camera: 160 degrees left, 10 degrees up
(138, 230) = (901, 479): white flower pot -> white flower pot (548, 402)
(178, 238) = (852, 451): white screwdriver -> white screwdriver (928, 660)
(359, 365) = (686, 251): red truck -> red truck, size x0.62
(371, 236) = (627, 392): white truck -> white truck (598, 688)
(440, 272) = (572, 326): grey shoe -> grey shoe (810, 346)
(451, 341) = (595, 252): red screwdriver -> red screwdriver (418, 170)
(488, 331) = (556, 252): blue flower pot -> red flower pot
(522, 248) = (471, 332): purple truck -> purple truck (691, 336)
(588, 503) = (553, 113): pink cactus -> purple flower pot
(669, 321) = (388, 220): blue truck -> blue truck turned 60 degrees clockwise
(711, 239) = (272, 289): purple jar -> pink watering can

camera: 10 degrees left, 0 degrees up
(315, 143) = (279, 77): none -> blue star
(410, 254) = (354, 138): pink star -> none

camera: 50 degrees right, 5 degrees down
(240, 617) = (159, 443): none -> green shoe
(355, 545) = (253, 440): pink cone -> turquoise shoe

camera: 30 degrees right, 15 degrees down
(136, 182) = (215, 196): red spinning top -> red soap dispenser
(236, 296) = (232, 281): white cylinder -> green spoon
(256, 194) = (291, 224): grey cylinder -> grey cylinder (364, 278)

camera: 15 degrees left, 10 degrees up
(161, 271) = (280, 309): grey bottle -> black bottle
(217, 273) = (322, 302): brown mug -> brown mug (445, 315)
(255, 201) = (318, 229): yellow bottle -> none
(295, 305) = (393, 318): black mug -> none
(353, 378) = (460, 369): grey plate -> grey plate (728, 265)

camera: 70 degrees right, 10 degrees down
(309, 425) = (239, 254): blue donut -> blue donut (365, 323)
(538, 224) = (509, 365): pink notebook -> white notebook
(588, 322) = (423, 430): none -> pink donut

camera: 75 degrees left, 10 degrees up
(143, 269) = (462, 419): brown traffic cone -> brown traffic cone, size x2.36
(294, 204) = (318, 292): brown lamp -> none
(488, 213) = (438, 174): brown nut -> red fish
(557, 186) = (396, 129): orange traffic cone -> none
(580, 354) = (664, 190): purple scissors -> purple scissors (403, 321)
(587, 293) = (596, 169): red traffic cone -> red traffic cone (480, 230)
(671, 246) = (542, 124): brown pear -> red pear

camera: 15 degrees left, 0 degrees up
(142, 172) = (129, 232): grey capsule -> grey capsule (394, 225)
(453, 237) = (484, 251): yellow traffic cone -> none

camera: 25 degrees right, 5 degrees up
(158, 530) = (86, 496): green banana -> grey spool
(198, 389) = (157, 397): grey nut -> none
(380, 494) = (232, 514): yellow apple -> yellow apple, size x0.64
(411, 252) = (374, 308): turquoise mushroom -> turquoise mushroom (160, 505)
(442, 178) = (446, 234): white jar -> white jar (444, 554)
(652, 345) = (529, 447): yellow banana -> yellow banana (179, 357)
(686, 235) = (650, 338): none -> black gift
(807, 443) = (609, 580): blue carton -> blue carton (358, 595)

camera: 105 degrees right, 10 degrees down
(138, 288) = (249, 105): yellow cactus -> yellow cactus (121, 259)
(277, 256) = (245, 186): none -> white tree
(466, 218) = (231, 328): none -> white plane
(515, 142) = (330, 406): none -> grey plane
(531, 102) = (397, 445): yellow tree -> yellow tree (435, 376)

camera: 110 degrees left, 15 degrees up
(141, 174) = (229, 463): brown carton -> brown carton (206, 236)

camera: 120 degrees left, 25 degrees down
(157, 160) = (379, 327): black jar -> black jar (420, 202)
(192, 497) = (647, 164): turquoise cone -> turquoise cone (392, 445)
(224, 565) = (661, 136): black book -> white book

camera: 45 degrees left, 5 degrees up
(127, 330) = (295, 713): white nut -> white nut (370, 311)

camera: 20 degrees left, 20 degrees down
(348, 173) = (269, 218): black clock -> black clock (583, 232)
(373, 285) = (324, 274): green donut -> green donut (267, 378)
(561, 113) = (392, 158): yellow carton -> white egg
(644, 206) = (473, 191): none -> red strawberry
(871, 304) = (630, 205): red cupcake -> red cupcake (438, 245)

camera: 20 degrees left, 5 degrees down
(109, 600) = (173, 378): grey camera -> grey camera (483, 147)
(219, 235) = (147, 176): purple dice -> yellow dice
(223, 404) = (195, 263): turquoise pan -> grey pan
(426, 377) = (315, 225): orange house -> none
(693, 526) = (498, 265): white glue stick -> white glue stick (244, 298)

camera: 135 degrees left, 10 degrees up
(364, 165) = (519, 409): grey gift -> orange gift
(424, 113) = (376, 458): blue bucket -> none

## What you are asked to do
Starting with the first line of the listing, output each line exactly until you have included the one containing "(256, 194) = (291, 224): grey".

## Response to the task
camera: 160 degrees left, 10 degrees up
(138, 230) = (901, 479): white flower pot -> white flower pot (548, 402)
(178, 238) = (852, 451): white screwdriver -> white screwdriver (928, 660)
(359, 365) = (686, 251): red truck -> red truck, size x0.62
(371, 236) = (627, 392): white truck -> white truck (598, 688)
(440, 272) = (572, 326): grey shoe -> grey shoe (810, 346)
(451, 341) = (595, 252): red screwdriver -> red screwdriver (418, 170)
(488, 331) = (556, 252): blue flower pot -> red flower pot
(522, 248) = (471, 332): purple truck -> purple truck (691, 336)
(588, 503) = (553, 113): pink cactus -> purple flower pot
(669, 321) = (388, 220): blue truck -> blue truck turned 60 degrees clockwise
(711, 239) = (272, 289): purple jar -> pink watering can

camera: 10 degrees left, 0 degrees up
(315, 143) = (279, 77): none -> blue star
(410, 254) = (354, 138): pink star -> none

camera: 50 degrees right, 5 degrees down
(240, 617) = (159, 443): none -> green shoe
(355, 545) = (253, 440): pink cone -> turquoise shoe

camera: 30 degrees right, 15 degrees down
(136, 182) = (215, 196): red spinning top -> red soap dispenser
(236, 296) = (232, 281): white cylinder -> green spoon
(256, 194) = (291, 224): grey cylinder -> grey cylinder (364, 278)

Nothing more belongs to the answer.